What is needed
Express every line of the listing below as a JSON list of strings, one string per line, omitting blank lines.

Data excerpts

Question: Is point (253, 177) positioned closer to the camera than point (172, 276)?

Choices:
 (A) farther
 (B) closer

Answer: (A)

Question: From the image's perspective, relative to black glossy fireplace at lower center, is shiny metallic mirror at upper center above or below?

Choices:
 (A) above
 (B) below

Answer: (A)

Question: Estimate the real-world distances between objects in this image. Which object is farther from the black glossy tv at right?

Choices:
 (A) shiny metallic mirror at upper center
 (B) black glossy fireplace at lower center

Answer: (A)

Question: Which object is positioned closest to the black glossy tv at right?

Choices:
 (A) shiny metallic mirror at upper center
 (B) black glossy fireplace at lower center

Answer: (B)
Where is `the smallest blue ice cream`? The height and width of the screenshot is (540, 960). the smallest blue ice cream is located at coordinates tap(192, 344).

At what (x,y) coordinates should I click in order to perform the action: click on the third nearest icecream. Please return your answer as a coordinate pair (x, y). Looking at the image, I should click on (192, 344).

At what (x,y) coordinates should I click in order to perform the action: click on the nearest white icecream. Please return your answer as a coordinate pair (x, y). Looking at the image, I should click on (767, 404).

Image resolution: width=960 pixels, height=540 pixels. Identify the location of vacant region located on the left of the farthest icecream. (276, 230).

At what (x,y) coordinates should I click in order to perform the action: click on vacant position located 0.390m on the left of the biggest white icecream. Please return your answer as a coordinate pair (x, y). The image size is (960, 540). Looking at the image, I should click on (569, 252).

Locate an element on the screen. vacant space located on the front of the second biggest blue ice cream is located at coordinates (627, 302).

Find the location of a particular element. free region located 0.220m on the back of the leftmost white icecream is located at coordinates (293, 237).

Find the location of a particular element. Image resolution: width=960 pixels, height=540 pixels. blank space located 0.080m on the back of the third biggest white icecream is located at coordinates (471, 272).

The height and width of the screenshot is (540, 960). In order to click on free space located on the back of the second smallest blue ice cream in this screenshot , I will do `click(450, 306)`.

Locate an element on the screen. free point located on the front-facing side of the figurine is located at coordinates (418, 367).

Result of this task
[
  "Question: Is point (253, 177) positioned closer to the camera than point (172, 276)?",
  "Choices:",
  " (A) farther",
  " (B) closer",
  "Answer: (A)",
  "Question: From the image's perspective, relative to black glossy fireplace at lower center, is shiny metallic mirror at upper center above or below?",
  "Choices:",
  " (A) above",
  " (B) below",
  "Answer: (A)",
  "Question: Estimate the real-world distances between objects in this image. Which object is farther from the black glossy tv at right?",
  "Choices:",
  " (A) shiny metallic mirror at upper center",
  " (B) black glossy fireplace at lower center",
  "Answer: (A)",
  "Question: Which object is positioned closest to the black glossy tv at right?",
  "Choices:",
  " (A) shiny metallic mirror at upper center",
  " (B) black glossy fireplace at lower center",
  "Answer: (B)",
  "Where is `the smallest blue ice cream`? The height and width of the screenshot is (540, 960). the smallest blue ice cream is located at coordinates tap(192, 344).",
  "At what (x,y) coordinates should I click in order to perform the action: click on the third nearest icecream. Please return your answer as a coordinate pair (x, y). Looking at the image, I should click on (192, 344).",
  "At what (x,y) coordinates should I click in order to perform the action: click on the nearest white icecream. Please return your answer as a coordinate pair (x, y). Looking at the image, I should click on (767, 404).",
  "Image resolution: width=960 pixels, height=540 pixels. Identify the location of vacant region located on the left of the farthest icecream. (276, 230).",
  "At what (x,y) coordinates should I click in order to perform the action: click on vacant position located 0.390m on the left of the biggest white icecream. Please return your answer as a coordinate pair (x, y). The image size is (960, 540). Looking at the image, I should click on (569, 252).",
  "Locate an element on the screen. vacant space located on the front of the second biggest blue ice cream is located at coordinates (627, 302).",
  "Find the location of a particular element. free region located 0.220m on the back of the leftmost white icecream is located at coordinates (293, 237).",
  "Find the location of a particular element. Image resolution: width=960 pixels, height=540 pixels. blank space located 0.080m on the back of the third biggest white icecream is located at coordinates (471, 272).",
  "The height and width of the screenshot is (540, 960). In order to click on free space located on the back of the second smallest blue ice cream in this screenshot , I will do `click(450, 306)`.",
  "Locate an element on the screen. free point located on the front-facing side of the figurine is located at coordinates (418, 367)."
]